What the task asks
Look at each line of the listing. Copy those that hold the string "PIXELS".

────────

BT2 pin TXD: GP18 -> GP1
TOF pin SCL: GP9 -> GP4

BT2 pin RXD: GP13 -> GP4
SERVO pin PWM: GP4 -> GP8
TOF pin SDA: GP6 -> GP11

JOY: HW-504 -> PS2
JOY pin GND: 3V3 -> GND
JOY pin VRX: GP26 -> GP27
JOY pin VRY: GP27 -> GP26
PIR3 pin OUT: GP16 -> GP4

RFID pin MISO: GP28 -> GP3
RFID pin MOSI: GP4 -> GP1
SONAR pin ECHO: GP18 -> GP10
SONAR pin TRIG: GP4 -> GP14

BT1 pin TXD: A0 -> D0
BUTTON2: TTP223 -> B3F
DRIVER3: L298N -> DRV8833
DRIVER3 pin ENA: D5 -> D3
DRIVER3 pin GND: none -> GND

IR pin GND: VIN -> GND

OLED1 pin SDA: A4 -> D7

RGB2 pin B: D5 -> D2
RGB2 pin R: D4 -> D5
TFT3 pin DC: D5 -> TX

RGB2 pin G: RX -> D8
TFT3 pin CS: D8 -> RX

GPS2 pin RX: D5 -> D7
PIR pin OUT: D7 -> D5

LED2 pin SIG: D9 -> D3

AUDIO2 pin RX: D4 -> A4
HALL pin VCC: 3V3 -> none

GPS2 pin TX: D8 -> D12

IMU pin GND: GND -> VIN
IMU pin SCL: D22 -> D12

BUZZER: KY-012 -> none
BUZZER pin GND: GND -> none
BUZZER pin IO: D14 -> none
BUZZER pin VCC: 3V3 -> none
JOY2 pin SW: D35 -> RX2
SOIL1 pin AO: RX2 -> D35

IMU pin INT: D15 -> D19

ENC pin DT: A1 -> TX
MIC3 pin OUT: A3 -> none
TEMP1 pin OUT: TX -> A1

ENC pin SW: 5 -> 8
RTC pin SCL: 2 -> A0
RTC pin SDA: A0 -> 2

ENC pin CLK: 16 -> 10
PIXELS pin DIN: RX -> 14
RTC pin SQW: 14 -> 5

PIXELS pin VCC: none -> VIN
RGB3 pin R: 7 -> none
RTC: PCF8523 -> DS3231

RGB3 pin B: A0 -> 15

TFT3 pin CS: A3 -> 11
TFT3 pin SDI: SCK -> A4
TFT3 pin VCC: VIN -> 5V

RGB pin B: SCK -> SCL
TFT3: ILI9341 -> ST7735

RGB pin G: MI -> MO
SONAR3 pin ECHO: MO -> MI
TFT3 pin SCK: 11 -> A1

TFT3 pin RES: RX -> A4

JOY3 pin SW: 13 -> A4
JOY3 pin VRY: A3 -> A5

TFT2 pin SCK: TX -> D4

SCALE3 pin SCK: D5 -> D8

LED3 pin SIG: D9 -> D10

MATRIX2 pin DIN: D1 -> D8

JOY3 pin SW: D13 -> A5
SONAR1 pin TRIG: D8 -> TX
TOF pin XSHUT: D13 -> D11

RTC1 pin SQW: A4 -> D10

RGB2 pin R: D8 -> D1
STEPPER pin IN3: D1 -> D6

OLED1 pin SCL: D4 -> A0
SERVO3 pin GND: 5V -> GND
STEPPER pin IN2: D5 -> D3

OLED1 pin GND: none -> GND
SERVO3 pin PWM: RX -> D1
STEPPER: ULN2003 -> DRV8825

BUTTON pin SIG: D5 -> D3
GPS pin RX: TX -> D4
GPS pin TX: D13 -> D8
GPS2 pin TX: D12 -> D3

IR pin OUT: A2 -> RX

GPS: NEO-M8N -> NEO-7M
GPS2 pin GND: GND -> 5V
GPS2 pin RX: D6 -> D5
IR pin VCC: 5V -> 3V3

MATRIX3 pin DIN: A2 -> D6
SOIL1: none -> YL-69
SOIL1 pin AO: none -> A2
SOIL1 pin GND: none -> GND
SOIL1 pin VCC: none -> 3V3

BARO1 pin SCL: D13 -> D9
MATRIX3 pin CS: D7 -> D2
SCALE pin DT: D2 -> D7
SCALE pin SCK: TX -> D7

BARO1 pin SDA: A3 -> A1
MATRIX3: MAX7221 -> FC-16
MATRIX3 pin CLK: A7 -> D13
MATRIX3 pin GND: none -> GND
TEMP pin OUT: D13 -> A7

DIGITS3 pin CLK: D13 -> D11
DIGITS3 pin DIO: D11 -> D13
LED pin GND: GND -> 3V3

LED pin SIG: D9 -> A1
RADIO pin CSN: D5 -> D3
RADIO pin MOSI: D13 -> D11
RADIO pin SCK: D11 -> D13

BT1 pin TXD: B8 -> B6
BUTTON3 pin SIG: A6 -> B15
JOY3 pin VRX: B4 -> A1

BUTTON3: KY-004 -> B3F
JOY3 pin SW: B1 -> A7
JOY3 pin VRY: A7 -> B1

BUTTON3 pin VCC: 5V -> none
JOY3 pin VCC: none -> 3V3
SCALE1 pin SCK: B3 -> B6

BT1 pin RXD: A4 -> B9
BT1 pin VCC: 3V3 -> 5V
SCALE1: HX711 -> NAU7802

────────

Solution to this task
PIXELS pin DIN: RX -> 14
PIXELS pin VCC: none -> VIN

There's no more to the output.